EXERCISE AIM: Please repeat the lines below exactly. Begin with the line containing "(526, 140) = (611, 281): none -> green house" and go on through the line containing "(597, 434) = (423, 525): orange".

Source data
- - -
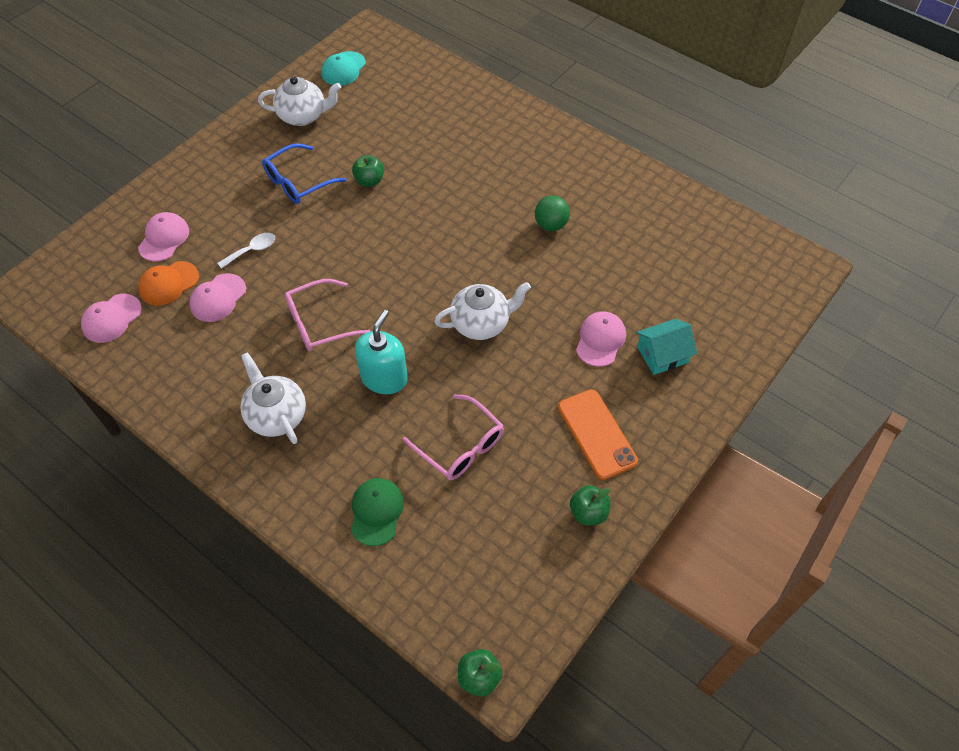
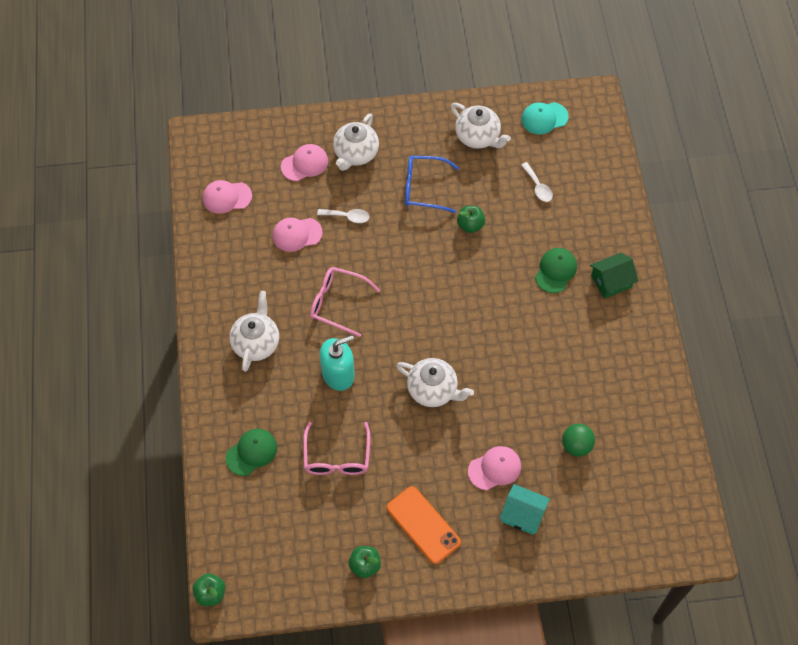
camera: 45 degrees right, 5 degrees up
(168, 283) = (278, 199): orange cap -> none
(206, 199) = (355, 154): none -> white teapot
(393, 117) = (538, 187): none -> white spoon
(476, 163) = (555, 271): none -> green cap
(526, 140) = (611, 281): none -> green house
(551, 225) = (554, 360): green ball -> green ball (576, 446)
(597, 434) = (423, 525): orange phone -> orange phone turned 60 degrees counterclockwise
- - -
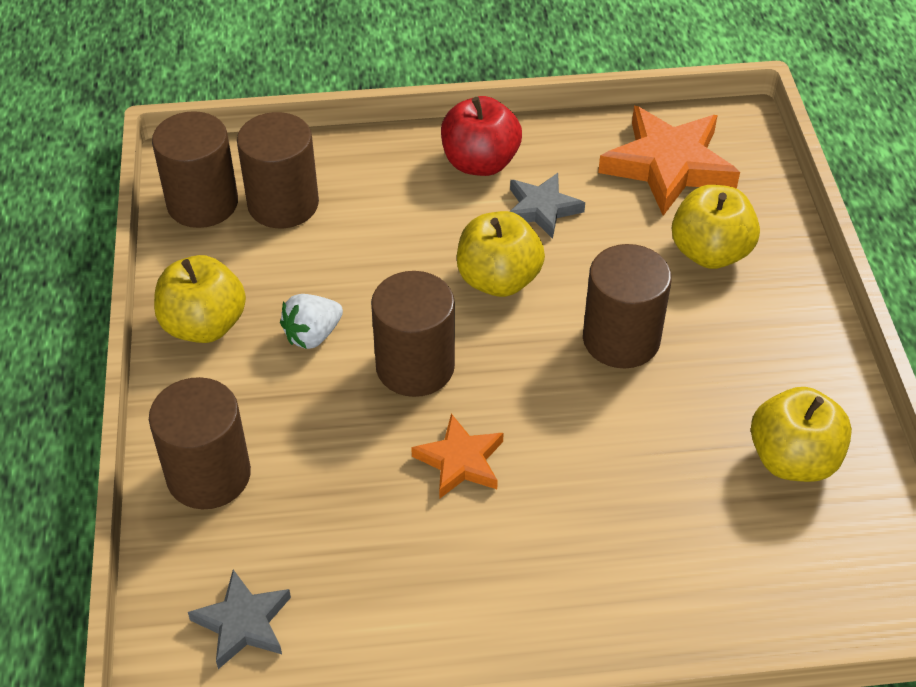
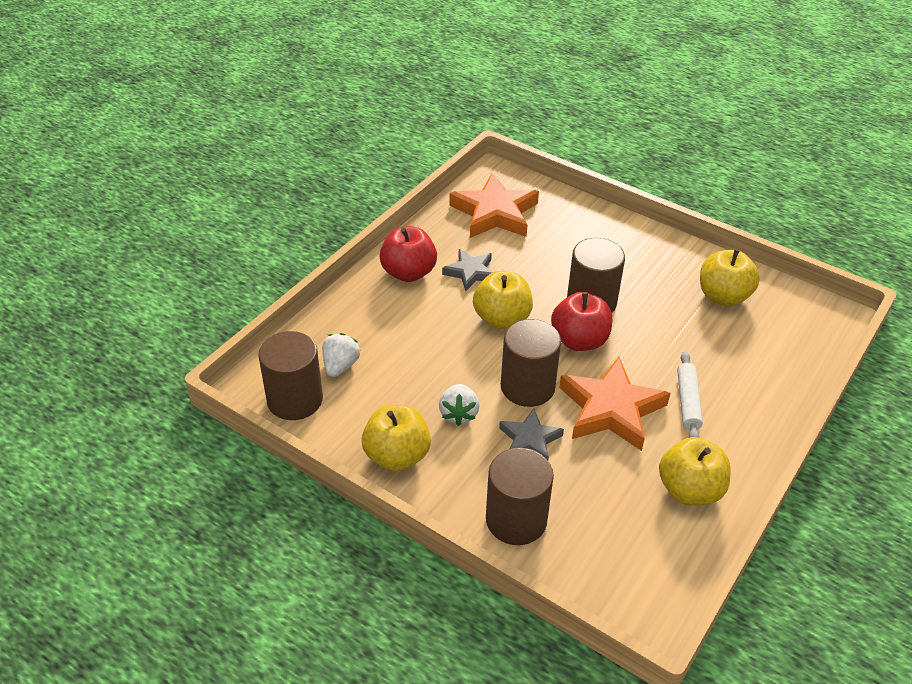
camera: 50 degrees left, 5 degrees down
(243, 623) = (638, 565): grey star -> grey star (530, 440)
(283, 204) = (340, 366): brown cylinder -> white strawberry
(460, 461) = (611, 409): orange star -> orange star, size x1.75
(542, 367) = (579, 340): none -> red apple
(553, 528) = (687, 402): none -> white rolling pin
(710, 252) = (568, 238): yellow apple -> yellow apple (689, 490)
- - -
RESULT OF THE EXERCISE:
(526, 140) = (611, 281): none -> green house
(551, 225) = (554, 360): green ball -> green ball (576, 446)
(597, 434) = (423, 525): orange phone -> orange phone turned 60 degrees counterclockwise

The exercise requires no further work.